Entries supplied: Begin

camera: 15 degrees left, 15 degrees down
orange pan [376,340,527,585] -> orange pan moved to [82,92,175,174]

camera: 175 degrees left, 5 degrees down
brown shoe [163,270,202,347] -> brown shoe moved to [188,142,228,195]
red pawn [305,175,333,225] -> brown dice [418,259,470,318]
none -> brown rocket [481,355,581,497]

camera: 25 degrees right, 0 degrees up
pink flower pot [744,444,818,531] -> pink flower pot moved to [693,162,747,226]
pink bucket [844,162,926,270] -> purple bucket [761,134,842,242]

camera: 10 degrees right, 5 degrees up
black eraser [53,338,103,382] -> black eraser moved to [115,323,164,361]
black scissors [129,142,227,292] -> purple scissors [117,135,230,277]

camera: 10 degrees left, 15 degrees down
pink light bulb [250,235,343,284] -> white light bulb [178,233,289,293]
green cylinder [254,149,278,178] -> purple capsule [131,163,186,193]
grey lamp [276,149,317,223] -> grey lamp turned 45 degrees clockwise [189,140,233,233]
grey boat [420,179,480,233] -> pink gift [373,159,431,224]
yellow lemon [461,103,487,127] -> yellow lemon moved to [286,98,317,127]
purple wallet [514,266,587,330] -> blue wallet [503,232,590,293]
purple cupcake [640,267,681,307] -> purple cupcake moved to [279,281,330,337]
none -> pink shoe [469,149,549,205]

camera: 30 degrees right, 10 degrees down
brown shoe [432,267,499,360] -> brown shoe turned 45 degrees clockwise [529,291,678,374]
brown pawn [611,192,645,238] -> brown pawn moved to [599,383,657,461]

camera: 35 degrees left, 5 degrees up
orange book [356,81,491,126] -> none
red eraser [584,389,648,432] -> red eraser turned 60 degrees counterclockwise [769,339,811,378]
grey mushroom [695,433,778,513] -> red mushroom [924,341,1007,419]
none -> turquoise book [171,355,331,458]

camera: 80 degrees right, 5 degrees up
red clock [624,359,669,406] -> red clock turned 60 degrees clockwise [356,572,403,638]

Entries supplied: End

**Your objective:** Among the records, find all lines that include the string "shoe" and return them.

**Task result:**
brown shoe [163,270,202,347] -> brown shoe moved to [188,142,228,195]
none -> pink shoe [469,149,549,205]
brown shoe [432,267,499,360] -> brown shoe turned 45 degrees clockwise [529,291,678,374]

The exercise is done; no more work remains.